**ABOUT THIS TASK**
Make an exact copy of the entries below, with all images left out.
════════════════════
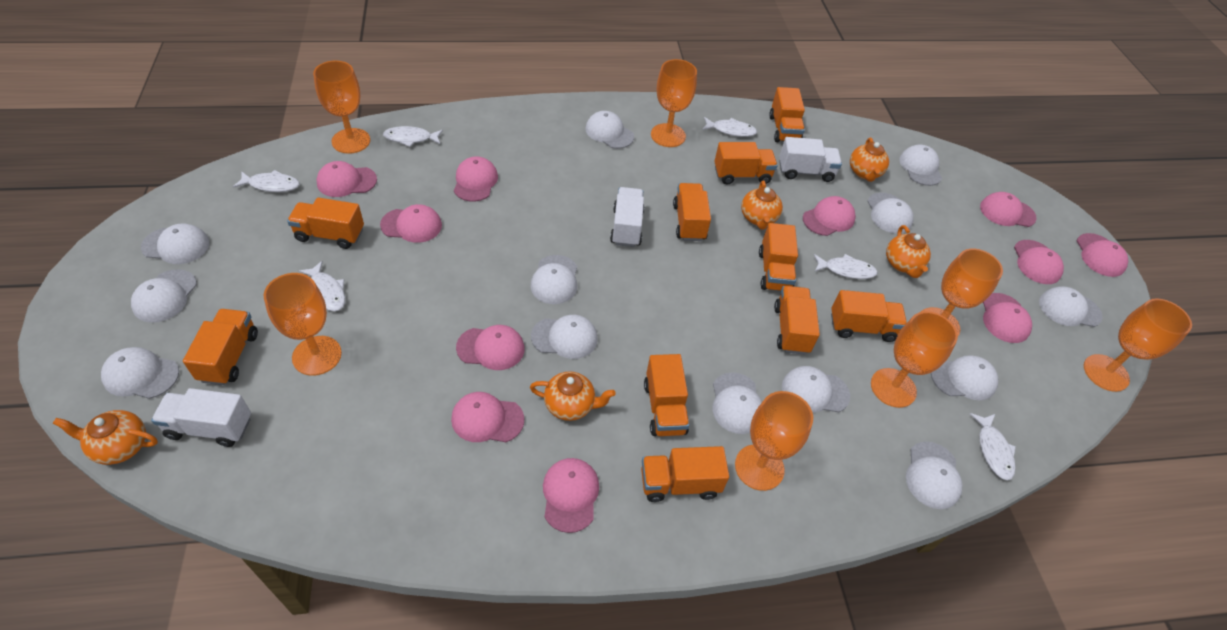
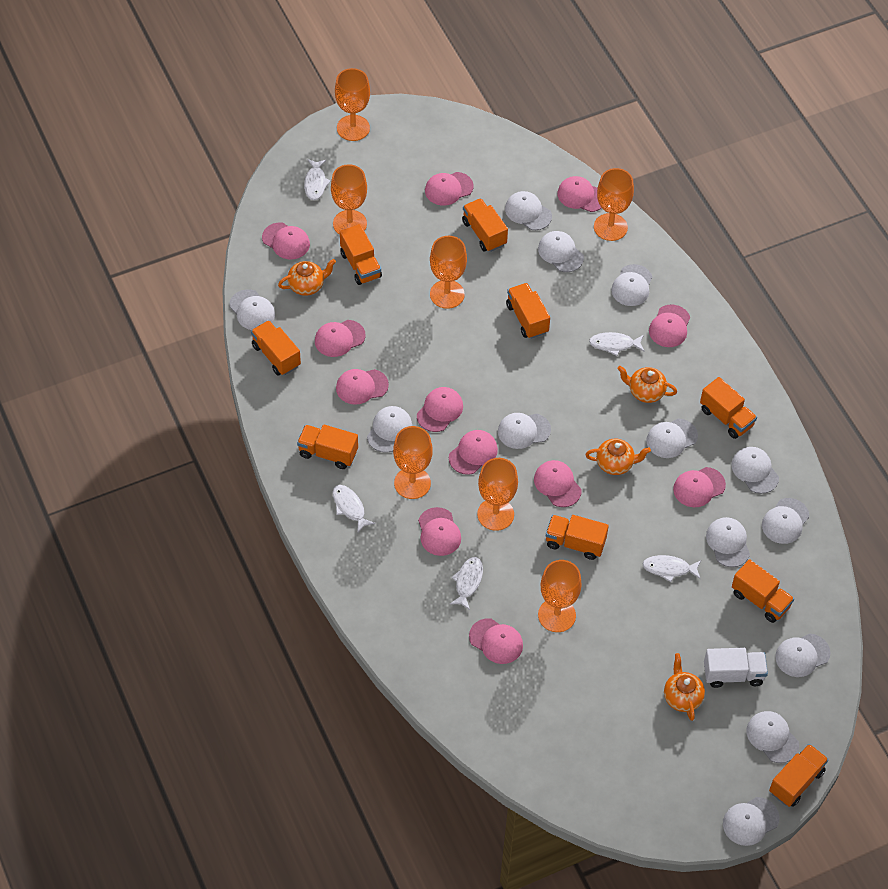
orange teapot: 5 -> 4
orange truck: 10 -> 9
pink cap: 11 -> 12
white fish: 6 -> 5
white truck: 3 -> 1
════════════════════
**PROBLEM SOLUTION**
orange teapot: 5 -> 4
orange truck: 10 -> 9
pink cap: 11 -> 12
white fish: 6 -> 5
white truck: 3 -> 1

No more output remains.